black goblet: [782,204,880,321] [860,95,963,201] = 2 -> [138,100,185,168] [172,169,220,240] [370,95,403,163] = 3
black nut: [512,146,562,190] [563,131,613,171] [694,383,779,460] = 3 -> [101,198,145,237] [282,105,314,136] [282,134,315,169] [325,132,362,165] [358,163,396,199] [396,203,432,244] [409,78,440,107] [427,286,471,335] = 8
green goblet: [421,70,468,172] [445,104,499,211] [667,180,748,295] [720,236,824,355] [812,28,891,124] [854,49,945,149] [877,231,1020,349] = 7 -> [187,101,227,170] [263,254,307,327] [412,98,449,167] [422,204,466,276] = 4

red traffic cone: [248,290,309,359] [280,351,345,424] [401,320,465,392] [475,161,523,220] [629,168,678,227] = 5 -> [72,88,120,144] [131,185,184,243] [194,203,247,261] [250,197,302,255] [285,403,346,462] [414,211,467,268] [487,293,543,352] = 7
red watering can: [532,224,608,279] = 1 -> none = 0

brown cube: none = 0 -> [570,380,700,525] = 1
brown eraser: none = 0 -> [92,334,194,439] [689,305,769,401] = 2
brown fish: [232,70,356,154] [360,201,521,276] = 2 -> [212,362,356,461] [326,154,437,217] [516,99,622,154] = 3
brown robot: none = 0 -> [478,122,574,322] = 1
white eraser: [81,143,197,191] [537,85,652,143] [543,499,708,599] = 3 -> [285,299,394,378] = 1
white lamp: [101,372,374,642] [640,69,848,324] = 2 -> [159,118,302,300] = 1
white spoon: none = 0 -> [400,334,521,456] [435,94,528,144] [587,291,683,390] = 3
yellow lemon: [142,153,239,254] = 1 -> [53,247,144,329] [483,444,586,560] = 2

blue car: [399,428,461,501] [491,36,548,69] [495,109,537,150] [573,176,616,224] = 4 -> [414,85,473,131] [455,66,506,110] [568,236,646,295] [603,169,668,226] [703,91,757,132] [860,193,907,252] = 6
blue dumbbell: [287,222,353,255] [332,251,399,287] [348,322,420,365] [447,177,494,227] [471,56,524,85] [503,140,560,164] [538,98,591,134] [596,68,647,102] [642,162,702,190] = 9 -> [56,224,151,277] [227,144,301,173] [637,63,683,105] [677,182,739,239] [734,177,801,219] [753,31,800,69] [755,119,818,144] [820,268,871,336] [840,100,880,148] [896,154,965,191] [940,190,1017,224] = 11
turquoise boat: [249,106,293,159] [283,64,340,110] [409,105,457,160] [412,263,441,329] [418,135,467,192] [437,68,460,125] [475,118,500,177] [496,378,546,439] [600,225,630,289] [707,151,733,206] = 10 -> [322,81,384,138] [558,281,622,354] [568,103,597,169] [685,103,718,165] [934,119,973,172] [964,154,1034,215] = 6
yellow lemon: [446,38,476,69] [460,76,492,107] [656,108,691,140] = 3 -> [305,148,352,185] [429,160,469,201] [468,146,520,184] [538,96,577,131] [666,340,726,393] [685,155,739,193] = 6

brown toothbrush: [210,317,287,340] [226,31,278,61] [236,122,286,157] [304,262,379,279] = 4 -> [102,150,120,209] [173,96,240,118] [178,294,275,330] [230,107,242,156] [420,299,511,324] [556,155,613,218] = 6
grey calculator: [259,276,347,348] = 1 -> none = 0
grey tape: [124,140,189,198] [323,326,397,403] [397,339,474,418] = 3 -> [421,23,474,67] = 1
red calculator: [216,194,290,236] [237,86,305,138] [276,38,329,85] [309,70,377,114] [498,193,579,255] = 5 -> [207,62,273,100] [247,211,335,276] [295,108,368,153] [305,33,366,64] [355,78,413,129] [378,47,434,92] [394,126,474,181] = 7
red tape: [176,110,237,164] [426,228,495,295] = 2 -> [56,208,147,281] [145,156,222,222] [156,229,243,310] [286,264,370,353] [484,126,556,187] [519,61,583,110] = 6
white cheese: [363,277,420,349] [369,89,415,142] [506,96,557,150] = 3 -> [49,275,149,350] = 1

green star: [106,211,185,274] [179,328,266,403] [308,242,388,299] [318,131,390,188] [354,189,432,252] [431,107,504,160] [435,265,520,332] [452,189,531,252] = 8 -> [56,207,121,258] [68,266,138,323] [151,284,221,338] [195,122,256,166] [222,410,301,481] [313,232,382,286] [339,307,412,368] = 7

■ ■ ■ ■ ■ ■ ■

▶ WHAT TO DO
Word for word, restate the lines above from the line containing "white eraser: [81,143,197,191]" through the line containing "red calculator: [216,194,290,236]", with both included and nothing else.

▶ YOUR RESPONSE
white eraser: [81,143,197,191] [537,85,652,143] [543,499,708,599] = 3 -> [285,299,394,378] = 1
white lamp: [101,372,374,642] [640,69,848,324] = 2 -> [159,118,302,300] = 1
white spoon: none = 0 -> [400,334,521,456] [435,94,528,144] [587,291,683,390] = 3
yellow lemon: [142,153,239,254] = 1 -> [53,247,144,329] [483,444,586,560] = 2

blue car: [399,428,461,501] [491,36,548,69] [495,109,537,150] [573,176,616,224] = 4 -> [414,85,473,131] [455,66,506,110] [568,236,646,295] [603,169,668,226] [703,91,757,132] [860,193,907,252] = 6
blue dumbbell: [287,222,353,255] [332,251,399,287] [348,322,420,365] [447,177,494,227] [471,56,524,85] [503,140,560,164] [538,98,591,134] [596,68,647,102] [642,162,702,190] = 9 -> [56,224,151,277] [227,144,301,173] [637,63,683,105] [677,182,739,239] [734,177,801,219] [753,31,800,69] [755,119,818,144] [820,268,871,336] [840,100,880,148] [896,154,965,191] [940,190,1017,224] = 11
turquoise boat: [249,106,293,159] [283,64,340,110] [409,105,457,160] [412,263,441,329] [418,135,467,192] [437,68,460,125] [475,118,500,177] [496,378,546,439] [600,225,630,289] [707,151,733,206] = 10 -> [322,81,384,138] [558,281,622,354] [568,103,597,169] [685,103,718,165] [934,119,973,172] [964,154,1034,215] = 6
yellow lemon: [446,38,476,69] [460,76,492,107] [656,108,691,140] = 3 -> [305,148,352,185] [429,160,469,201] [468,146,520,184] [538,96,577,131] [666,340,726,393] [685,155,739,193] = 6

brown toothbrush: [210,317,287,340] [226,31,278,61] [236,122,286,157] [304,262,379,279] = 4 -> [102,150,120,209] [173,96,240,118] [178,294,275,330] [230,107,242,156] [420,299,511,324] [556,155,613,218] = 6
grey calculator: [259,276,347,348] = 1 -> none = 0
grey tape: [124,140,189,198] [323,326,397,403] [397,339,474,418] = 3 -> [421,23,474,67] = 1
red calculator: [216,194,290,236] [237,86,305,138] [276,38,329,85] [309,70,377,114] [498,193,579,255] = 5 -> [207,62,273,100] [247,211,335,276] [295,108,368,153] [305,33,366,64] [355,78,413,129] [378,47,434,92] [394,126,474,181] = 7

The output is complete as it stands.